## Instructions for the task
Output only the lines below from the one containing "U6 pin GND: GND -> VMID" to the one containing "R4: 5.6k (GND, RESET) -> 5.6k (GND, VA)", exactly as written, both ends kept.

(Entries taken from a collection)
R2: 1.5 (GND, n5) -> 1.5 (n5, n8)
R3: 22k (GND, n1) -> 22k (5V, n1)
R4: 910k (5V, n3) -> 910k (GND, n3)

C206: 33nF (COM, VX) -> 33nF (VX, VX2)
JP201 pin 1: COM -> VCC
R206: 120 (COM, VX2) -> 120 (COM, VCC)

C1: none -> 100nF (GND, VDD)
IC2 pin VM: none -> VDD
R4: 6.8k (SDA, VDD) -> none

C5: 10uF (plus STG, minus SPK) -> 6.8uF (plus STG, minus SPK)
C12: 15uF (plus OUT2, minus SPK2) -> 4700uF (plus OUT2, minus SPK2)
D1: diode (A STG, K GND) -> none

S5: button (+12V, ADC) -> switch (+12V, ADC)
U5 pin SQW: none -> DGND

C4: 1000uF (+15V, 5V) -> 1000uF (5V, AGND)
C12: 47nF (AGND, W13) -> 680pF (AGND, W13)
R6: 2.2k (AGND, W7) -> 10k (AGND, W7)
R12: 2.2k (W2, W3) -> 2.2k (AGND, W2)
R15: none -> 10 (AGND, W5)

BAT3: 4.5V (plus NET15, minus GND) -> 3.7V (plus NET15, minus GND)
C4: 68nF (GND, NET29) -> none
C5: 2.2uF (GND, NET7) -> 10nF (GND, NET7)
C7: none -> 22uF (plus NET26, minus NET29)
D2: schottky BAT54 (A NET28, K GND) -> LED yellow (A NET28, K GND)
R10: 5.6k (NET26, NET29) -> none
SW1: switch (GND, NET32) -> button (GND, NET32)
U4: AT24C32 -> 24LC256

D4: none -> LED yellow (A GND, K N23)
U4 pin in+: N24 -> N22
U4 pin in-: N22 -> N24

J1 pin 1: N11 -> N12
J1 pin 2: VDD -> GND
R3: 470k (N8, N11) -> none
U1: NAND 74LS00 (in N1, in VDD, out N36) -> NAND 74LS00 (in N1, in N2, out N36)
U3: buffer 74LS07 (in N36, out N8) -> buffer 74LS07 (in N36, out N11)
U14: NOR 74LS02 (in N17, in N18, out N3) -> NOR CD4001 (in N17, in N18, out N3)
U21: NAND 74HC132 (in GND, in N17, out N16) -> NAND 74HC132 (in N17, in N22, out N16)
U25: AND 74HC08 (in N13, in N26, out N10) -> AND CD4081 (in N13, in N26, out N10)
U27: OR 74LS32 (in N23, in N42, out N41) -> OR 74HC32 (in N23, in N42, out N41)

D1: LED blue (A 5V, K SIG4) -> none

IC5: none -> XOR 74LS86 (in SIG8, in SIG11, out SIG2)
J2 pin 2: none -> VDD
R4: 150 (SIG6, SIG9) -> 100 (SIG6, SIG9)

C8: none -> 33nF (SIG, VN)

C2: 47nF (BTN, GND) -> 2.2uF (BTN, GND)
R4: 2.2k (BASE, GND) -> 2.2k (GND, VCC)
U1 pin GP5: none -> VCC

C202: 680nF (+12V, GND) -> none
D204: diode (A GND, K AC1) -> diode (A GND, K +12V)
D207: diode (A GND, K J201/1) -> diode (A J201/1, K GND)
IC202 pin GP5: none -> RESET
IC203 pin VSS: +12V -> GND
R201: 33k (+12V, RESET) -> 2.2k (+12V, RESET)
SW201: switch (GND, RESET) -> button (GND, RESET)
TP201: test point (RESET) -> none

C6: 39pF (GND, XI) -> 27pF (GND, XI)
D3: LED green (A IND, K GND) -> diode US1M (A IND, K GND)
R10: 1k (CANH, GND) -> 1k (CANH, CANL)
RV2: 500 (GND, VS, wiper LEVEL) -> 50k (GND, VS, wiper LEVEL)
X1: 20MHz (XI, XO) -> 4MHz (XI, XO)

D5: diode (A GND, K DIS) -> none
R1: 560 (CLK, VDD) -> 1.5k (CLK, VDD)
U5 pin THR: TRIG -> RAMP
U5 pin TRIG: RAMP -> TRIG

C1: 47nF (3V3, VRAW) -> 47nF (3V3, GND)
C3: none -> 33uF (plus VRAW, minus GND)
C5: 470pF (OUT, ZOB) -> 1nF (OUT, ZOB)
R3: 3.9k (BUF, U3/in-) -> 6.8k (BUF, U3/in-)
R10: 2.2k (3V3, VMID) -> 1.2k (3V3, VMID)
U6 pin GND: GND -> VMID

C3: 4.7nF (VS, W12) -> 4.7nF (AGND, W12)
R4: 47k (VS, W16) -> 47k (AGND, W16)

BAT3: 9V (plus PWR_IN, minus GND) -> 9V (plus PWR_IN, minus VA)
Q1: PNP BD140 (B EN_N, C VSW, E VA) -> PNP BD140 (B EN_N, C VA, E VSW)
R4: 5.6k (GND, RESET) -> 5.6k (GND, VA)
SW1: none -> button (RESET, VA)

## Written solution
U6 pin GND: GND -> VMID

C3: 4.7nF (VS, W12) -> 4.7nF (AGND, W12)
R4: 47k (VS, W16) -> 47k (AGND, W16)

BAT3: 9V (plus PWR_IN, minus GND) -> 9V (plus PWR_IN, minus VA)
Q1: PNP BD140 (B EN_N, C VSW, E VA) -> PNP BD140 (B EN_N, C VA, E VSW)
R4: 5.6k (GND, RESET) -> 5.6k (GND, VA)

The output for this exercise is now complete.